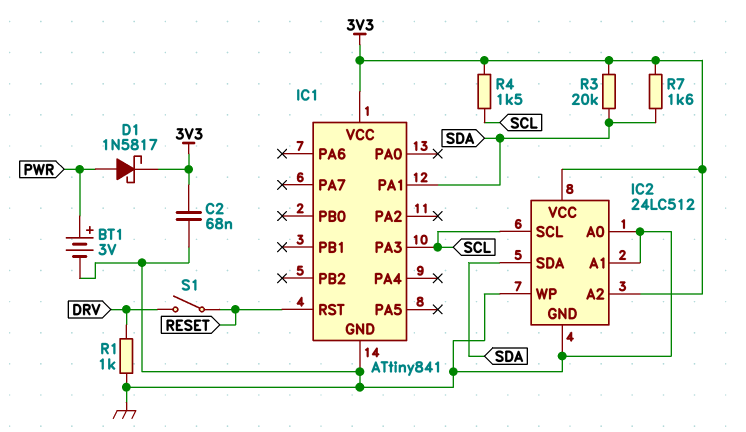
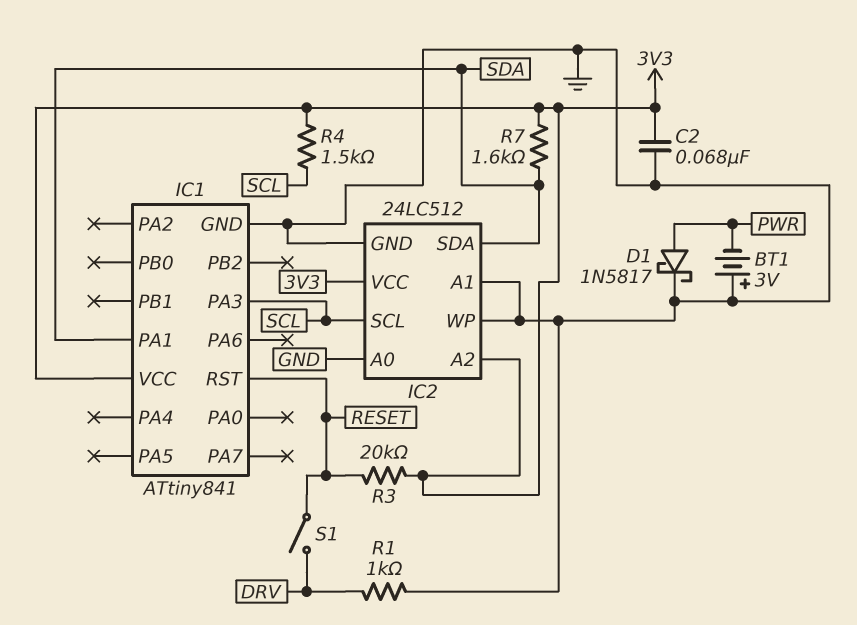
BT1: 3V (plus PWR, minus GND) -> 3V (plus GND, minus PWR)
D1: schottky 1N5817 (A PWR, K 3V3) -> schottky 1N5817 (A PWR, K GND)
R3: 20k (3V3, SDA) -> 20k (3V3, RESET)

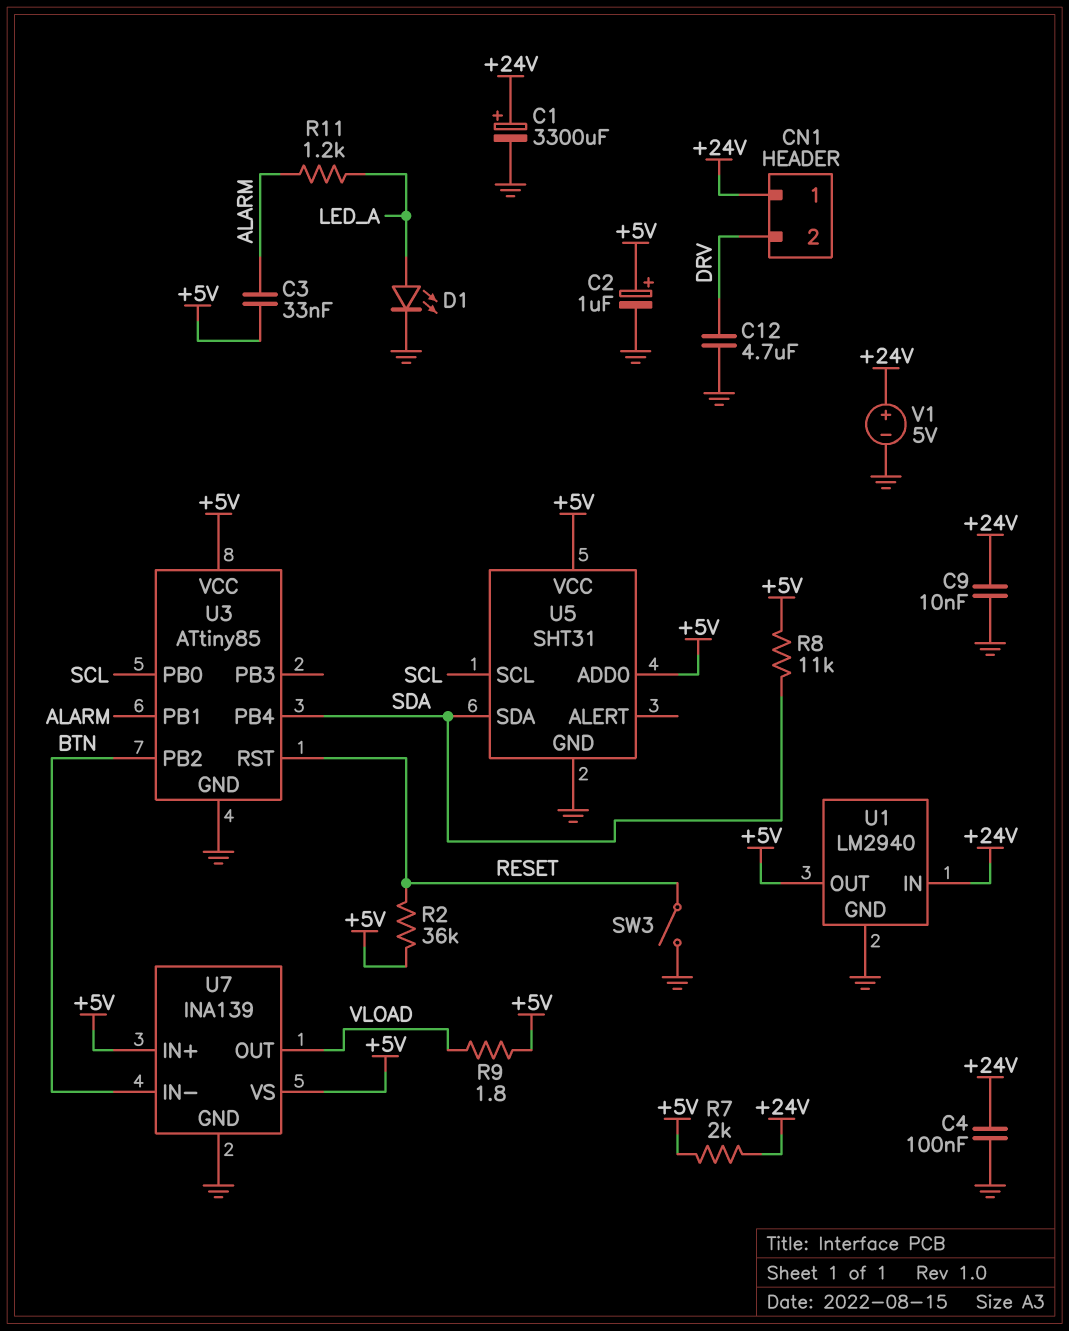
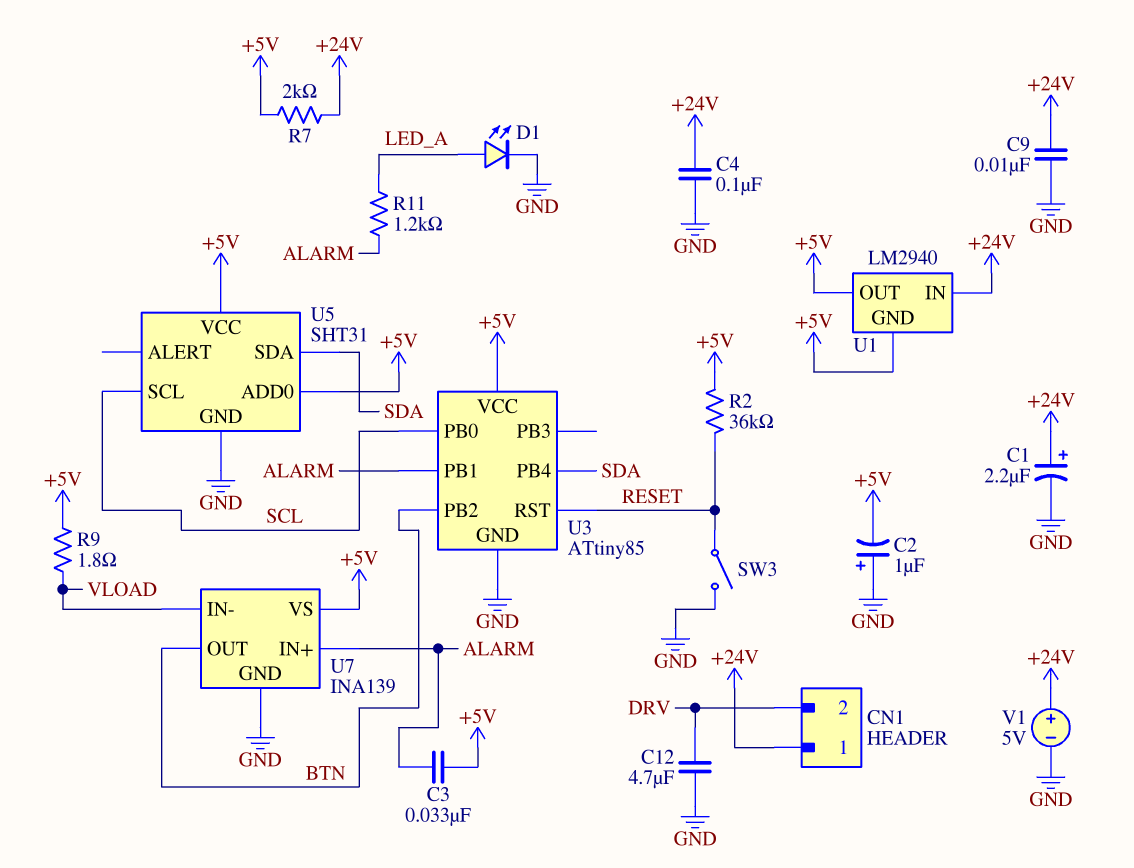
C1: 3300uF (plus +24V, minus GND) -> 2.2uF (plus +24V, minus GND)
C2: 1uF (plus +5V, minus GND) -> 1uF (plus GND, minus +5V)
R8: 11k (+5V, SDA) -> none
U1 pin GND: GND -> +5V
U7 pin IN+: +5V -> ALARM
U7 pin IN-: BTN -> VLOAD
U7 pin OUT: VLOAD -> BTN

■ **About this exercise**:
Going through the listing above, tally the lines that contain the word "VLOAD" and state the total alone.

■ **Finished exercise**:
2